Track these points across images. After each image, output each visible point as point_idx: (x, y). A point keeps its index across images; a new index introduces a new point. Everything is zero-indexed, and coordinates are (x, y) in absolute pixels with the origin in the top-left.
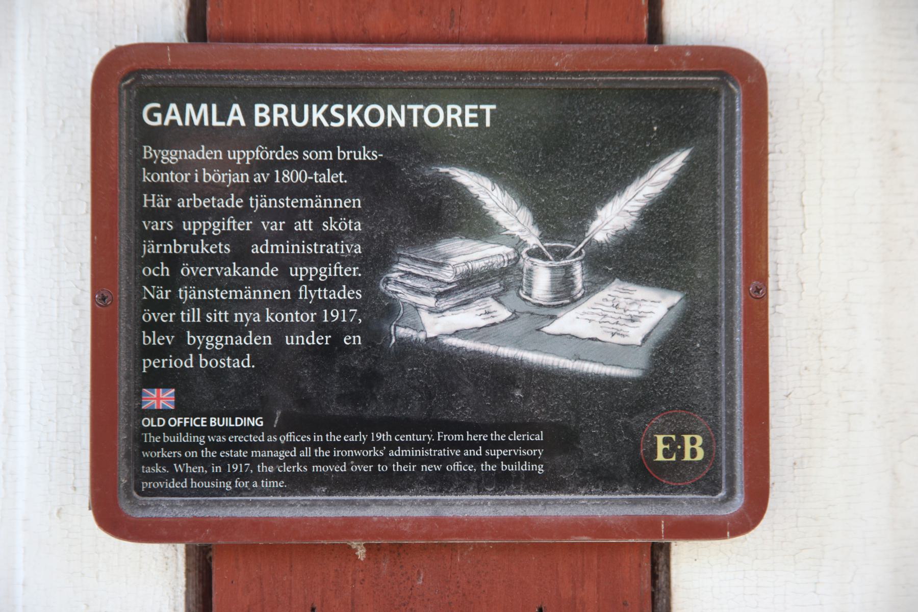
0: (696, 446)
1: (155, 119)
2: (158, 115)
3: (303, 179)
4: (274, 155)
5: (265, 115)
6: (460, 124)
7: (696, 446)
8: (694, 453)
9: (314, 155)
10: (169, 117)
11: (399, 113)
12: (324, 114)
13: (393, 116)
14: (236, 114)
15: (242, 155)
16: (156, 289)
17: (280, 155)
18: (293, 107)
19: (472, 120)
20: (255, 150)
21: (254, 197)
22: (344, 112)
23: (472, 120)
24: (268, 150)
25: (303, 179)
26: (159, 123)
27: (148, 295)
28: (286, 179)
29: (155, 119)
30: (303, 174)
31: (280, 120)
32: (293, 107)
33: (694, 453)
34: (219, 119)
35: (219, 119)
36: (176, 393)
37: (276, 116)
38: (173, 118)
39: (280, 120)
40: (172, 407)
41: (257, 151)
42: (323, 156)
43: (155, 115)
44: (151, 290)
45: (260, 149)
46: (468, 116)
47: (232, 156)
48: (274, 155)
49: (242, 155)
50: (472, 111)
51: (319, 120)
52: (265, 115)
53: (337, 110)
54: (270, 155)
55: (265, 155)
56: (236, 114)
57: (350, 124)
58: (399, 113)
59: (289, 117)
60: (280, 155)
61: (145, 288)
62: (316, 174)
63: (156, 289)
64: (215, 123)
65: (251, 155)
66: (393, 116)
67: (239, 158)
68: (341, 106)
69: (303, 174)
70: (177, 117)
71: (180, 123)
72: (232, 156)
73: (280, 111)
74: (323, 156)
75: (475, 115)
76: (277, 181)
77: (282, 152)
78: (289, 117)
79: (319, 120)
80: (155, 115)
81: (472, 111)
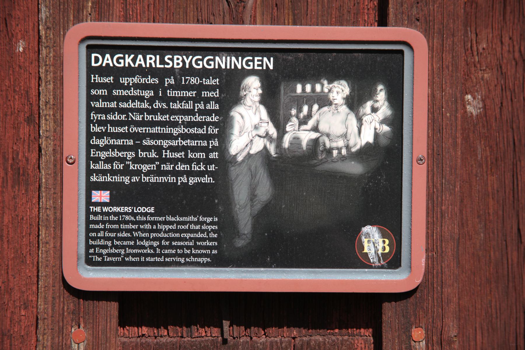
0: (386, 245)
1: (210, 65)
2: (122, 61)
3: (197, 82)
4: (145, 80)
5: (179, 61)
6: (154, 66)
7: (386, 245)
8: (384, 248)
9: (97, 92)
10: (138, 62)
11: (270, 62)
12: (132, 60)
13: (222, 62)
14: (140, 61)
15: (127, 80)
16: (136, 115)
17: (148, 81)
18: (158, 57)
19: (258, 65)
20: (134, 78)
21: (170, 90)
22: (172, 60)
23: (258, 65)
24: (142, 78)
25: (197, 82)
26: (212, 67)
27: (131, 118)
28: (192, 82)
29: (210, 65)
30: (197, 79)
31: (150, 64)
32: (158, 57)
33: (384, 248)
34: (160, 64)
35: (160, 64)
36: (110, 193)
37: (148, 61)
38: (108, 62)
39: (150, 64)
40: (108, 201)
41: (136, 78)
42: (102, 93)
43: (210, 62)
44: (133, 115)
45: (138, 77)
46: (256, 63)
47: (122, 81)
48: (145, 80)
49: (127, 80)
50: (258, 61)
51: (129, 63)
52: (179, 61)
53: (169, 59)
54: (143, 81)
55: (140, 81)
56: (140, 61)
57: (127, 65)
58: (270, 62)
59: (155, 62)
60: (148, 81)
61: (130, 114)
62: (204, 80)
63: (136, 115)
64: (158, 66)
65: (132, 80)
66: (222, 62)
67: (126, 82)
68: (171, 57)
69: (197, 79)
70: (142, 62)
71: (144, 66)
72: (122, 81)
73: (151, 59)
74: (102, 93)
75: (260, 63)
76: (183, 83)
77: (149, 79)
78: (155, 62)
79: (129, 63)
80: (210, 62)
81: (258, 61)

————————

Copy every line of the material above word for word, but leave the pictures out.

Worked answer:
Track these points across images. After each image, output each visible point as point_idx: (x, y). A point keeps its index across images; a new index introduces a new point. Everything is zero-indexed, and coordinates are (x, y) in absolute pixels with the origin in the top-left.
0: (696, 446)
1: (155, 119)
2: (158, 115)
3: (303, 179)
4: (274, 155)
5: (265, 115)
6: (460, 124)
7: (696, 446)
8: (694, 453)
9: (314, 155)
10: (169, 117)
11: (399, 113)
12: (324, 114)
13: (393, 116)
14: (236, 114)
15: (242, 155)
16: (156, 289)
17: (280, 155)
18: (293, 107)
19: (472, 120)
20: (255, 150)
21: (254, 197)
22: (344, 112)
23: (472, 120)
24: (268, 150)
25: (303, 179)
26: (159, 123)
27: (148, 295)
28: (286, 179)
29: (155, 119)
30: (303, 174)
31: (280, 120)
32: (293, 107)
33: (694, 453)
34: (219, 119)
35: (219, 119)
36: (176, 393)
37: (276, 116)
38: (173, 118)
39: (280, 120)
40: (172, 407)
41: (257, 151)
42: (323, 156)
43: (155, 115)
44: (151, 290)
45: (260, 149)
46: (468, 116)
47: (232, 156)
48: (274, 155)
49: (242, 155)
50: (472, 111)
51: (319, 120)
52: (265, 115)
53: (337, 110)
54: (270, 155)
55: (265, 155)
56: (236, 114)
57: (350, 124)
58: (399, 113)
59: (289, 117)
60: (280, 155)
61: (145, 288)
62: (316, 174)
63: (156, 289)
64: (215, 123)
65: (251, 155)
66: (393, 116)
67: (239, 158)
68: (341, 106)
69: (303, 174)
70: (177, 117)
71: (180, 123)
72: (232, 156)
73: (280, 111)
74: (323, 156)
75: (475, 115)
76: (277, 181)
77: (282, 152)
78: (289, 117)
79: (319, 120)
80: (155, 115)
81: (472, 111)
0: (386, 245)
1: (210, 65)
2: (122, 61)
3: (197, 82)
4: (145, 80)
5: (179, 61)
6: (154, 66)
7: (386, 245)
8: (384, 248)
9: (97, 92)
10: (138, 62)
11: (270, 62)
12: (132, 60)
13: (222, 62)
14: (140, 61)
15: (127, 80)
16: (136, 115)
17: (148, 81)
18: (158, 57)
19: (258, 65)
20: (134, 78)
21: (170, 90)
22: (172, 60)
23: (258, 65)
24: (142, 78)
25: (197, 82)
26: (212, 67)
27: (131, 118)
28: (192, 82)
29: (210, 65)
30: (197, 79)
31: (150, 64)
32: (158, 57)
33: (384, 248)
34: (160, 64)
35: (160, 64)
36: (110, 193)
37: (148, 61)
38: (108, 62)
39: (150, 64)
40: (108, 201)
41: (136, 78)
42: (102, 93)
43: (210, 62)
44: (133, 115)
45: (138, 77)
46: (256, 63)
47: (122, 81)
48: (145, 80)
49: (127, 80)
50: (258, 61)
51: (129, 63)
52: (179, 61)
53: (169, 59)
54: (143, 81)
55: (140, 81)
56: (140, 61)
57: (127, 65)
58: (270, 62)
59: (155, 62)
60: (148, 81)
61: (130, 114)
62: (204, 80)
63: (136, 115)
64: (158, 66)
65: (132, 80)
66: (222, 62)
67: (126, 82)
68: (171, 57)
69: (197, 79)
70: (142, 62)
71: (144, 66)
72: (122, 81)
73: (151, 59)
74: (102, 93)
75: (260, 63)
76: (183, 83)
77: (149, 79)
78: (155, 62)
79: (129, 63)
80: (210, 62)
81: (258, 61)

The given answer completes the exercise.